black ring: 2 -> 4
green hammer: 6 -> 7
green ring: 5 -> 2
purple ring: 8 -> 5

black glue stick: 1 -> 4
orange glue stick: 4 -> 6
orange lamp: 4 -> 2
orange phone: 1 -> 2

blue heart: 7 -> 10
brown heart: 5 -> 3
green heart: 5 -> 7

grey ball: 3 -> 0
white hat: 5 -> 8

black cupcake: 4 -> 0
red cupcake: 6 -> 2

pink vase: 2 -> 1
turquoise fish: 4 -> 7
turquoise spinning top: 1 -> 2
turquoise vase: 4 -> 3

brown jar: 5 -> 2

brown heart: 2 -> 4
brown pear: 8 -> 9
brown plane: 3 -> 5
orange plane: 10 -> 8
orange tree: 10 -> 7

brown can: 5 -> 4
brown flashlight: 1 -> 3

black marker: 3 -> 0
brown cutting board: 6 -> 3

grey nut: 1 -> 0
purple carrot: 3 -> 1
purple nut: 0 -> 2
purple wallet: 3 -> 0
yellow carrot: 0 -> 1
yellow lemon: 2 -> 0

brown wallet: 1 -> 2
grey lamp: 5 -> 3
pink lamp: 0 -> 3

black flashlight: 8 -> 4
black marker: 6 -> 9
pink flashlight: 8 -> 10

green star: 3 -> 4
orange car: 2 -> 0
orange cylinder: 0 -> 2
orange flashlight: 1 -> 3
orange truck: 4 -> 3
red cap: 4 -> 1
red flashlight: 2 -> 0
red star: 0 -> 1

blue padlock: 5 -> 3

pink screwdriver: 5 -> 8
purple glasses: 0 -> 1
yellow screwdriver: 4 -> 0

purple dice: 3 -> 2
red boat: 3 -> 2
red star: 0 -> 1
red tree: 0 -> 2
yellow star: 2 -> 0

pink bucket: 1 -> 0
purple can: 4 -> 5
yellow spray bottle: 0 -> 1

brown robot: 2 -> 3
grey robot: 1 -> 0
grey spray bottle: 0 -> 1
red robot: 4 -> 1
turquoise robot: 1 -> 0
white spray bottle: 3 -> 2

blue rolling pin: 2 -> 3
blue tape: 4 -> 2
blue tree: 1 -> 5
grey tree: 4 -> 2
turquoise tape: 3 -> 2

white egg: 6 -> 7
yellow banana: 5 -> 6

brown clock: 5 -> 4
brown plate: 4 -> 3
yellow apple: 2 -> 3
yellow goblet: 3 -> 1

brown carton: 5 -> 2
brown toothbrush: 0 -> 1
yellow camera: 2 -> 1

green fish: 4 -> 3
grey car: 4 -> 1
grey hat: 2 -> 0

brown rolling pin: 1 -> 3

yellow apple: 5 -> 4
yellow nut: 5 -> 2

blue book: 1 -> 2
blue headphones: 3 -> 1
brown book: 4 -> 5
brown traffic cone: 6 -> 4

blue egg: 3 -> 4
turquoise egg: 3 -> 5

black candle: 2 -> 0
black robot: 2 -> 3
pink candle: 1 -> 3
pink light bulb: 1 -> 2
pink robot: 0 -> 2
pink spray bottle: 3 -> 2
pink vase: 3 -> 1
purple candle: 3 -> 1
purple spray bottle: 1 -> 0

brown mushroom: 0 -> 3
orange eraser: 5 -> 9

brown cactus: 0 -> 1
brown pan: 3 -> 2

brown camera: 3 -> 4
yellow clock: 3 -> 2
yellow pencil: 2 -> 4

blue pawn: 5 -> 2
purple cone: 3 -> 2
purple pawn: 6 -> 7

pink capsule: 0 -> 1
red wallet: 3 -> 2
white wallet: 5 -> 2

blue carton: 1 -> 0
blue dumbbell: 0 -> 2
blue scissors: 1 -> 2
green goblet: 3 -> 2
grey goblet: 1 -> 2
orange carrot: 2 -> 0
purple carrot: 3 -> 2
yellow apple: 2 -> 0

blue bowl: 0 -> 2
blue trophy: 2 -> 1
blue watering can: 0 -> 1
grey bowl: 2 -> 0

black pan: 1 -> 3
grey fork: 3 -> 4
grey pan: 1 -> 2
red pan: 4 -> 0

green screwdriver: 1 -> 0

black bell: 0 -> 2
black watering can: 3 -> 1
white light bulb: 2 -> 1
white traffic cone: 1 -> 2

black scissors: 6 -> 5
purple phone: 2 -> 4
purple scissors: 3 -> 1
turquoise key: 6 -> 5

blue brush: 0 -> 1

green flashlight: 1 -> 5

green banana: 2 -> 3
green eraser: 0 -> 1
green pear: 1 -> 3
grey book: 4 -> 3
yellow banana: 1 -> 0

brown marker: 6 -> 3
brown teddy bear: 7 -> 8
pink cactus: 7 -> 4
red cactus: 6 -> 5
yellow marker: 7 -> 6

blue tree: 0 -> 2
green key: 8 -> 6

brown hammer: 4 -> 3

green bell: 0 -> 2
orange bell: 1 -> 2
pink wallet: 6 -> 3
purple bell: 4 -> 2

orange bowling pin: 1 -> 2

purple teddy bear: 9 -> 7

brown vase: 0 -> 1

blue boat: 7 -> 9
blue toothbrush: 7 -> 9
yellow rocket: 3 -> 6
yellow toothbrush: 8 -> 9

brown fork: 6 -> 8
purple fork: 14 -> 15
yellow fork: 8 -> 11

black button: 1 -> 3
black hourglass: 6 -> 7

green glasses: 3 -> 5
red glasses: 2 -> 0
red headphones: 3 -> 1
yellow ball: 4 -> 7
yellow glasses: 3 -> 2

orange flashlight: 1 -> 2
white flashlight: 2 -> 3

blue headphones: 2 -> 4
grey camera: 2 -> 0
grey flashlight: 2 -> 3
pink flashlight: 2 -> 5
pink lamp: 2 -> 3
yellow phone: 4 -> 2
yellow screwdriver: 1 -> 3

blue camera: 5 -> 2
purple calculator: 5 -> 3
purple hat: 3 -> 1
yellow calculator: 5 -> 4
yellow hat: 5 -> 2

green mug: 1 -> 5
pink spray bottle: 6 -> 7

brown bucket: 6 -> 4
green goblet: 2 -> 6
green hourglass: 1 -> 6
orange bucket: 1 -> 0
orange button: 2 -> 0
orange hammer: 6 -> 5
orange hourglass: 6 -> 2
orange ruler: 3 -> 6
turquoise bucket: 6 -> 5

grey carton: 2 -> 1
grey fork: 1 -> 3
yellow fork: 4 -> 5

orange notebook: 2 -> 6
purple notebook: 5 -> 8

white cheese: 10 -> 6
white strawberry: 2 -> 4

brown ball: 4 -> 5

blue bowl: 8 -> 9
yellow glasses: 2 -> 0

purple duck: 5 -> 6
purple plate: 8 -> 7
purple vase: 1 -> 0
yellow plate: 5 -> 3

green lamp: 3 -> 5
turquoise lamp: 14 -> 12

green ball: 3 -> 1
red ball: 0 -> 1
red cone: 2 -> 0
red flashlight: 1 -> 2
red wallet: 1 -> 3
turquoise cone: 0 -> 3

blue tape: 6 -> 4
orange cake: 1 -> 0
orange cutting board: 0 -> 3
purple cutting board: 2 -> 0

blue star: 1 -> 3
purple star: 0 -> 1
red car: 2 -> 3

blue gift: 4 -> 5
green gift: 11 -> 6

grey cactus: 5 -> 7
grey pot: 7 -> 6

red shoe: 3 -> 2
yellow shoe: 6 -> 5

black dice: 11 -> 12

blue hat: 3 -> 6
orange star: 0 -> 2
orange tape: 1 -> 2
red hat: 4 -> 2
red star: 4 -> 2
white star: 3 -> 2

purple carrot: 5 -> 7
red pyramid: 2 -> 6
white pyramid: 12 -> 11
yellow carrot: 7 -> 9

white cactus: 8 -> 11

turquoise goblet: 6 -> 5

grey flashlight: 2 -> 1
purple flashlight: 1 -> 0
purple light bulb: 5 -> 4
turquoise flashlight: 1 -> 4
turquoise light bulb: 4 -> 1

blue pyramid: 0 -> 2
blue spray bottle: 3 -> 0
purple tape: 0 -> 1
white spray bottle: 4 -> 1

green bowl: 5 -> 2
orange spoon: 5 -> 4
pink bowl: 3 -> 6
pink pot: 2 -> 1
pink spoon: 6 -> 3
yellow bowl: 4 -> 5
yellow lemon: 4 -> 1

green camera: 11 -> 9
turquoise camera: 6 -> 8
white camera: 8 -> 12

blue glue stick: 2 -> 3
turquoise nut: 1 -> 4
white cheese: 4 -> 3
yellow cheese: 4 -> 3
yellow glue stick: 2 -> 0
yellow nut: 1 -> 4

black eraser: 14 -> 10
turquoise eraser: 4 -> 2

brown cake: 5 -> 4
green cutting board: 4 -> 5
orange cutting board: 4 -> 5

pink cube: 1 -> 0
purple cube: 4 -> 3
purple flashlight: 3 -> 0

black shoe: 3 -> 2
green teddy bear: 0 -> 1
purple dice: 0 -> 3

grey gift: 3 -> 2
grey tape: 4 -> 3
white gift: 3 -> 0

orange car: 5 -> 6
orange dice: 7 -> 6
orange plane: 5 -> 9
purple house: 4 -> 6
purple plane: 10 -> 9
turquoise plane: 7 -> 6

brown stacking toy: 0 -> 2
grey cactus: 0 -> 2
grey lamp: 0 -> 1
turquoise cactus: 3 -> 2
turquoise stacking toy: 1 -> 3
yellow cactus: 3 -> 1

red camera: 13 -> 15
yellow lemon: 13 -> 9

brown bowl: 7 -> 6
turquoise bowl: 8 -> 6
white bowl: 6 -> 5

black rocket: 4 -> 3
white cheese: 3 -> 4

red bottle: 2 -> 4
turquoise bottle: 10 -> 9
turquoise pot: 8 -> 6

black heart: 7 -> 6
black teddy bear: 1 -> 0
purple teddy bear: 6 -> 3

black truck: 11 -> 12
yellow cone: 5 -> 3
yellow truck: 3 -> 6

........

THE PROBLEM> Find how many lines of the records hold the string "traffic", then give that number by itself.

WORKED SOLUTION> 2